◆ **Work to complete**
Take the line that has "none -> orange round brick I13 level 1" and all the lines that come after it in the records, and write them out again exactly. Add no other line.

(Data extract)

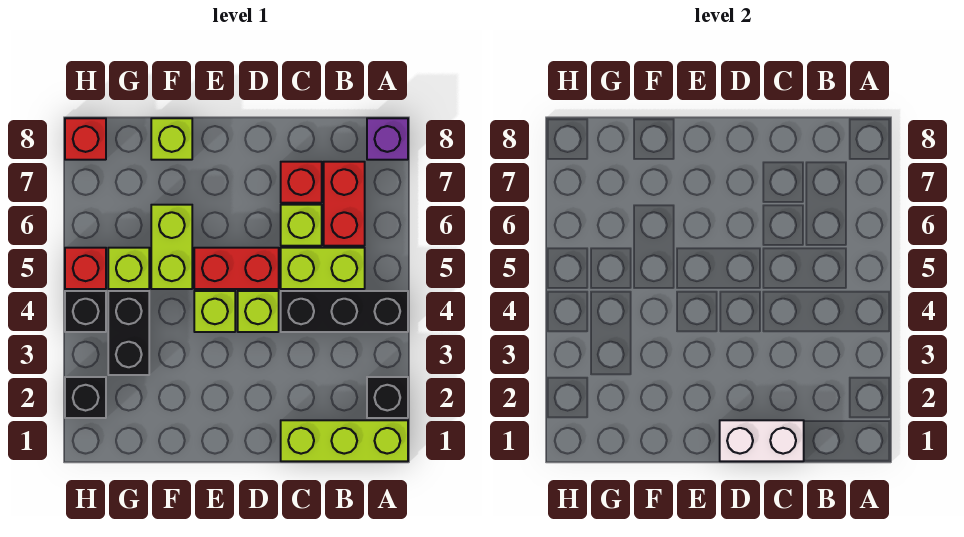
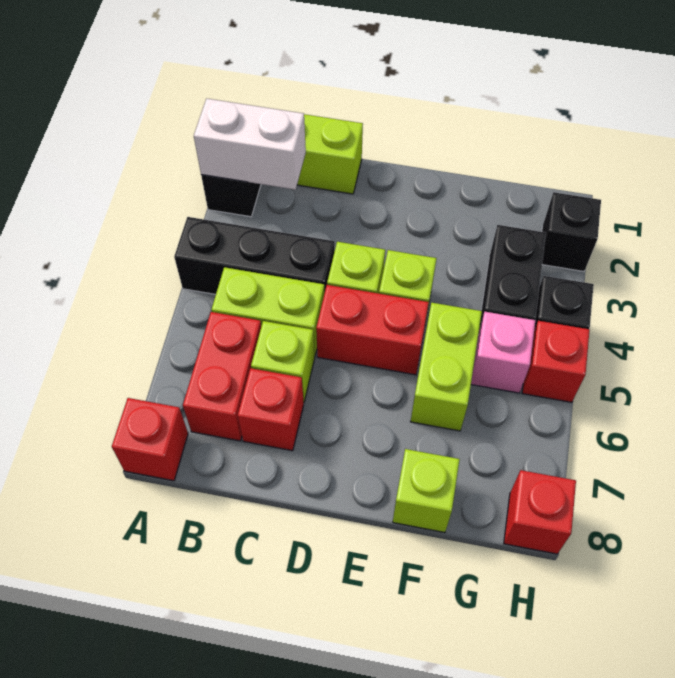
purple brick A8 level 1 -> red brick A8 level 1
white brick C1:D1 level 2 -> white brick A2:B2 level 2
lime brick G5 level 1 -> pink brick G5 level 1

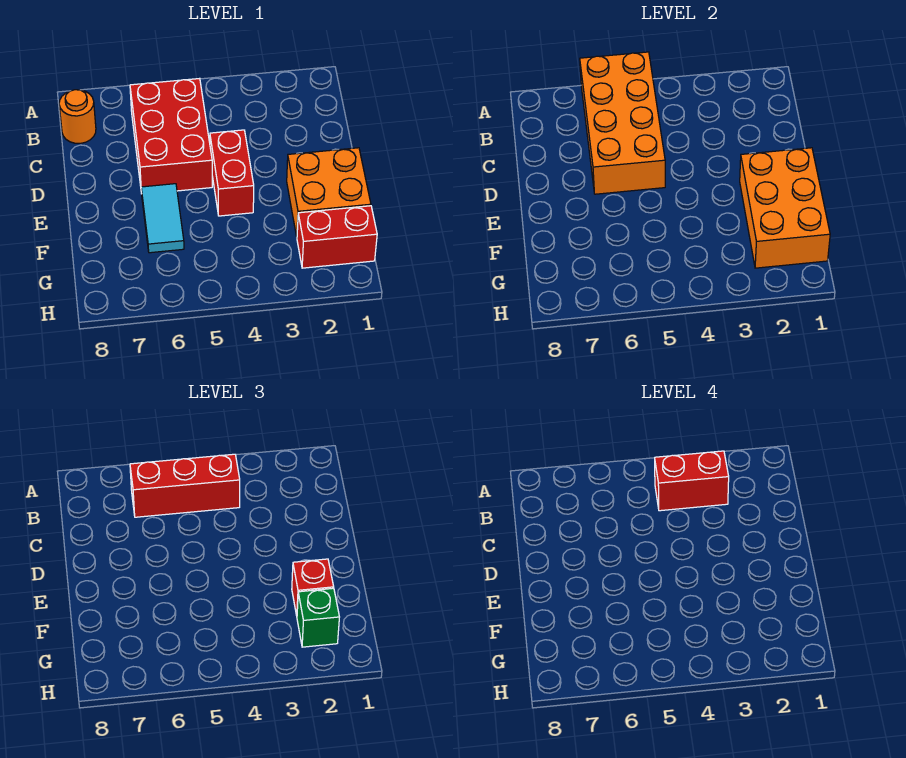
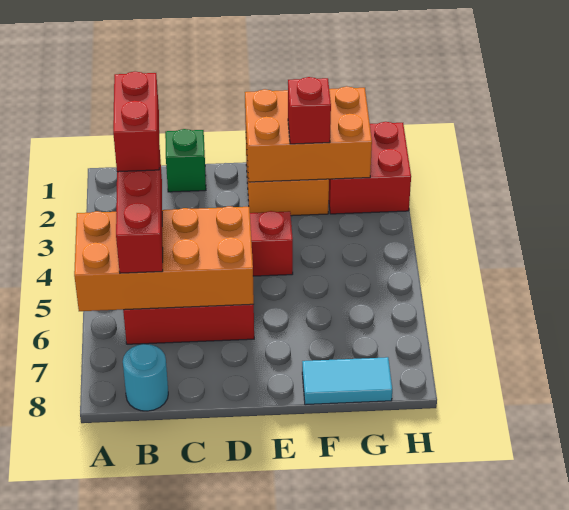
orange round brick B8 level 1 -> cyan round brick B8 level 1
cyan tile E6:F6 level 1 -> cyan tile F8:G8 level 1
red brick G1:G2 level 1 -> red brick G1:H2 level 1
green brick G2 level 3 -> green brick C1 level 1

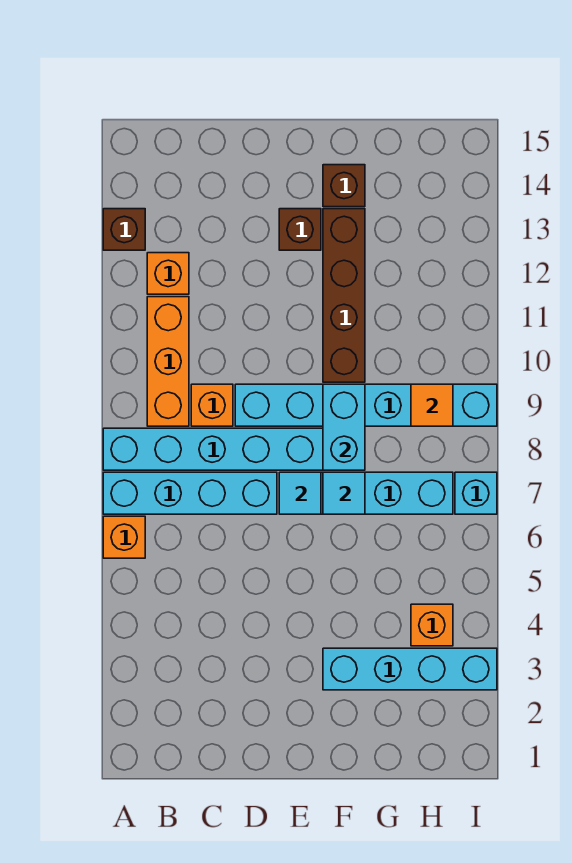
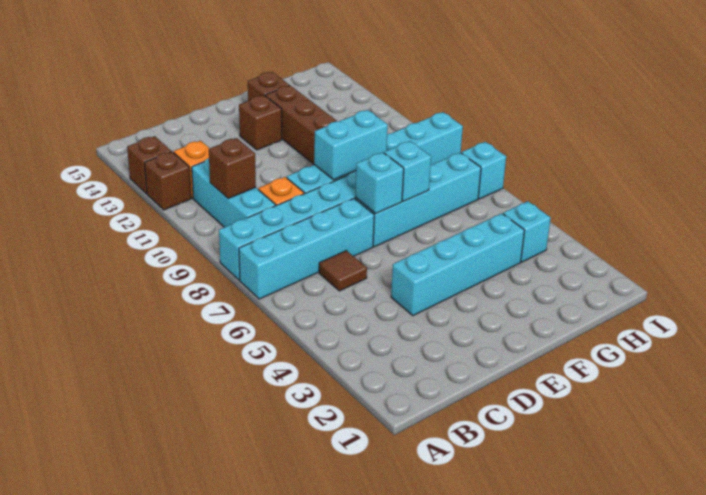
orange brick A6 level 1 -> none
none -> brown brick A12 level 1
orange brick B9:B11 level 1 -> cyan brick B9:B11 level 1
none -> brown brick B10 level 2
none -> brown tile C6 level 1
cyan tile E7 level 2 -> cyan brick E7 level 2
cyan brick F3:I3 level 1 -> cyan brick D4:G4 level 1
cyan tile F7 level 2 -> cyan brick F7 level 2
cyan brick F8:F9 level 2 -> cyan brick E9:F9 level 2
orange brick H4 level 1 -> cyan brick H4 level 1
orange tile H9 level 2 -> none

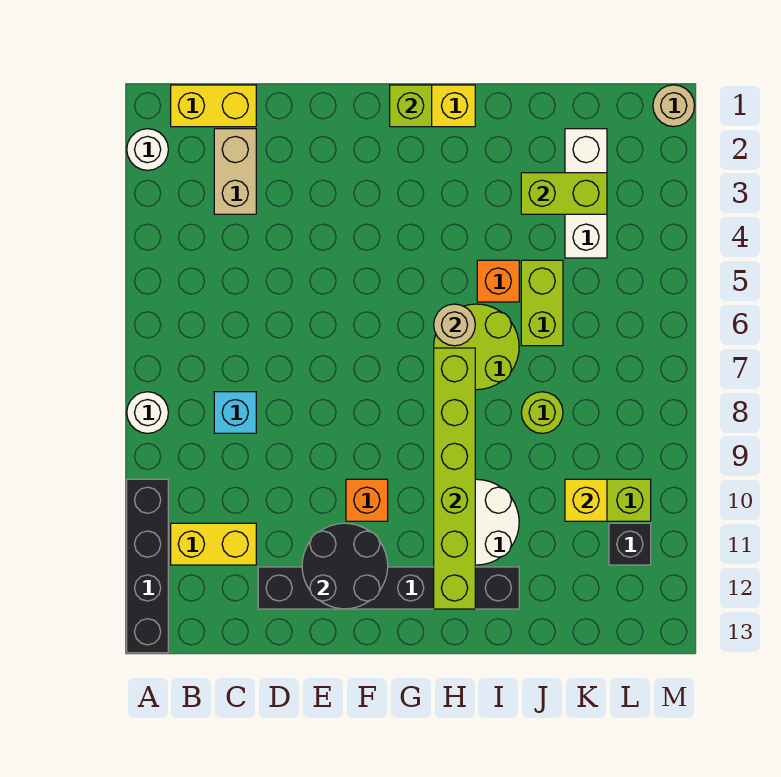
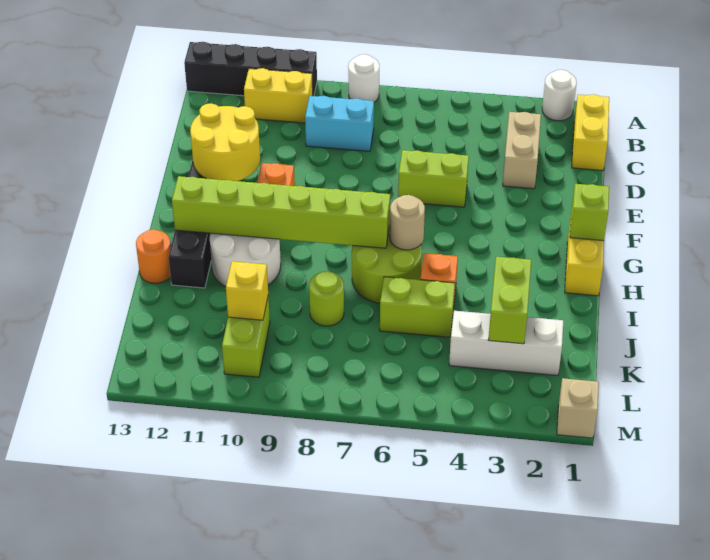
yellow brick B11:C11 level 1 -> yellow brick B10:B11 level 1
tan brick C2:C3 level 1 -> tan brick C3:D3 level 1
cyan brick C8 level 1 -> cyan brick C8:C9 level 1
none -> lime brick E5:E6 level 1
black round brick E11:F12 level 2 -> yellow round brick E11:F12 level 2
none -> orange round brick I13 level 1
black brick L11 level 1 -> none
tan round brick M1 level 1 -> tan brick M1 level 1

(End Data extract)

◆ **Task response**
none -> orange round brick I13 level 1
black brick L11 level 1 -> none
tan round brick M1 level 1 -> tan brick M1 level 1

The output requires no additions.